- _Problem details_
Go through the lines below and copy each one that holds the string "RAMP".
------
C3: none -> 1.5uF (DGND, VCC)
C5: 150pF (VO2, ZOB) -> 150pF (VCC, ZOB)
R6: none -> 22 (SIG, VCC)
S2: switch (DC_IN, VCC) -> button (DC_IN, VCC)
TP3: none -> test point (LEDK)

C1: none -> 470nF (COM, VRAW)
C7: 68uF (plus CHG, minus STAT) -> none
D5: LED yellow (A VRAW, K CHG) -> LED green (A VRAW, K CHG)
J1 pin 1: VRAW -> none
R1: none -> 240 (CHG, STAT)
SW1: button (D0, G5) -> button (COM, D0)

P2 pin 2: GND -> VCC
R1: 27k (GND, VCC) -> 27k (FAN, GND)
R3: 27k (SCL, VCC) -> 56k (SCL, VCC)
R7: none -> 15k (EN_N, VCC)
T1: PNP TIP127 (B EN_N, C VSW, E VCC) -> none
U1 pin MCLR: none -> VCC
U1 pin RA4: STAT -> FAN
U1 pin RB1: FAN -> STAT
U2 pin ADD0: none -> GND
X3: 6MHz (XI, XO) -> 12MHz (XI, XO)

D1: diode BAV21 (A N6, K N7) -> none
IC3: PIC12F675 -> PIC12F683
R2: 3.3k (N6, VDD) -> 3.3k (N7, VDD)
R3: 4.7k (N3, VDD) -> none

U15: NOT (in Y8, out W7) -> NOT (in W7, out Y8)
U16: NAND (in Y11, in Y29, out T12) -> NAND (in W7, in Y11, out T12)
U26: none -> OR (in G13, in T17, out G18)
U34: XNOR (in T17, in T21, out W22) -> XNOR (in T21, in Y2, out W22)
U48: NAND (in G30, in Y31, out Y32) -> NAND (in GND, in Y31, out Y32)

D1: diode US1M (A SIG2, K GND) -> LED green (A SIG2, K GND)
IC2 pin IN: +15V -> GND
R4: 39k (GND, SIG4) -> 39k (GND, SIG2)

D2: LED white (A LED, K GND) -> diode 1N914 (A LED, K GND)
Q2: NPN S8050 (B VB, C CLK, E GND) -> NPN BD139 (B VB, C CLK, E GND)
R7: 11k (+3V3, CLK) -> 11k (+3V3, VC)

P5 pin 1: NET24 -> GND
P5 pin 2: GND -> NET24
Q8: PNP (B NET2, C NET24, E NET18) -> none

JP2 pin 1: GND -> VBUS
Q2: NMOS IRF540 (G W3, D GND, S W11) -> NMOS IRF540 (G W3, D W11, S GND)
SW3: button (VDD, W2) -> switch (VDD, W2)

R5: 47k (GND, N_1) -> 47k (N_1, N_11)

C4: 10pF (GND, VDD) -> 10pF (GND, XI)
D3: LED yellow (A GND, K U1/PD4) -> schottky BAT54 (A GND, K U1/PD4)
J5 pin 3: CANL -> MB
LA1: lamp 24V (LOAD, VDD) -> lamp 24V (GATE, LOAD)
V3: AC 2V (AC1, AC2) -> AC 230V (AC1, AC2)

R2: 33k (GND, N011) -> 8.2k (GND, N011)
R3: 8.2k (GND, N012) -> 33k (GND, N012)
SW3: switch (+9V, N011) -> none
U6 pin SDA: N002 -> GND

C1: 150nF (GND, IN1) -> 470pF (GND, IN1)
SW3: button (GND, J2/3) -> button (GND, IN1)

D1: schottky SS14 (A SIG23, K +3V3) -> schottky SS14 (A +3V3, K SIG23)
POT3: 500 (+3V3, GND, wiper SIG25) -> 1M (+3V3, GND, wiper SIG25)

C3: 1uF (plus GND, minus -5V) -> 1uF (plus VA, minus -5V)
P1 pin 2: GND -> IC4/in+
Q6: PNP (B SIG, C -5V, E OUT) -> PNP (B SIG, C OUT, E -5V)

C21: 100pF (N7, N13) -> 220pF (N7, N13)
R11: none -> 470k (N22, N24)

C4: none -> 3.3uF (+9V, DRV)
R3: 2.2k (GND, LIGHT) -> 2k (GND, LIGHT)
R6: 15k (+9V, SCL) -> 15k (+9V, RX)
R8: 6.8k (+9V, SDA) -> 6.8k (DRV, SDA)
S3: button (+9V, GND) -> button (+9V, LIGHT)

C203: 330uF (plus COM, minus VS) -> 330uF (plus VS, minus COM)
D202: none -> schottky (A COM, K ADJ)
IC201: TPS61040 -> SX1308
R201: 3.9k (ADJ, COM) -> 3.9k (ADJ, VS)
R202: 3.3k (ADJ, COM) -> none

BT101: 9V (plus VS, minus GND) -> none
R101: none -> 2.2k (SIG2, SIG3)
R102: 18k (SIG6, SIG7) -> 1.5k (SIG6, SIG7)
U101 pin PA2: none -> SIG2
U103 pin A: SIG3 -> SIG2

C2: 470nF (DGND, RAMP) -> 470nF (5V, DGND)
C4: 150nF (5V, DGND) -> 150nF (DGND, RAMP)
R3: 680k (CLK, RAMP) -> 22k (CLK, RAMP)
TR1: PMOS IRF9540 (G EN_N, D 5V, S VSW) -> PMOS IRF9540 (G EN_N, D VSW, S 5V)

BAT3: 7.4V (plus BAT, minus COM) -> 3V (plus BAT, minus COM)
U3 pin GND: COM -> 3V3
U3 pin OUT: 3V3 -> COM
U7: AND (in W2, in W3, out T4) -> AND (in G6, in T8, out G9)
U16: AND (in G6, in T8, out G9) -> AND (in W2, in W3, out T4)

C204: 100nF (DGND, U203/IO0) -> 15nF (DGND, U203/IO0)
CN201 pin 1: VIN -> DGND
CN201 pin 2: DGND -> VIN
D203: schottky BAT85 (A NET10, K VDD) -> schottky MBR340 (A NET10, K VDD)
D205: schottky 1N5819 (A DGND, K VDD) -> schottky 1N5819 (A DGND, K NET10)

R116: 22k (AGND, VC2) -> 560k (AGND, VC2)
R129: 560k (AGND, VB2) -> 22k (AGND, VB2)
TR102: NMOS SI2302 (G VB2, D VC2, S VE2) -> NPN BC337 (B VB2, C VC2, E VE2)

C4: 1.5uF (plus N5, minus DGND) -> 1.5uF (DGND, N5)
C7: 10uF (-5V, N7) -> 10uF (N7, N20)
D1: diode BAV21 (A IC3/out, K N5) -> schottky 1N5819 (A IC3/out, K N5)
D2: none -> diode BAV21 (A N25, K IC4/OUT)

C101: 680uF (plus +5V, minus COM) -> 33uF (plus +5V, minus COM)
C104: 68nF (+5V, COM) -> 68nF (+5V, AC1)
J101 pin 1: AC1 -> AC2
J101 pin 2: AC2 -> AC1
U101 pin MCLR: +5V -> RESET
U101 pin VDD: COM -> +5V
------
- _Exercise response_
C2: 470nF (DGND, RAMP) -> 470nF (5V, DGND)
C4: 150nF (5V, DGND) -> 150nF (DGND, RAMP)
R3: 680k (CLK, RAMP) -> 22k (CLK, RAMP)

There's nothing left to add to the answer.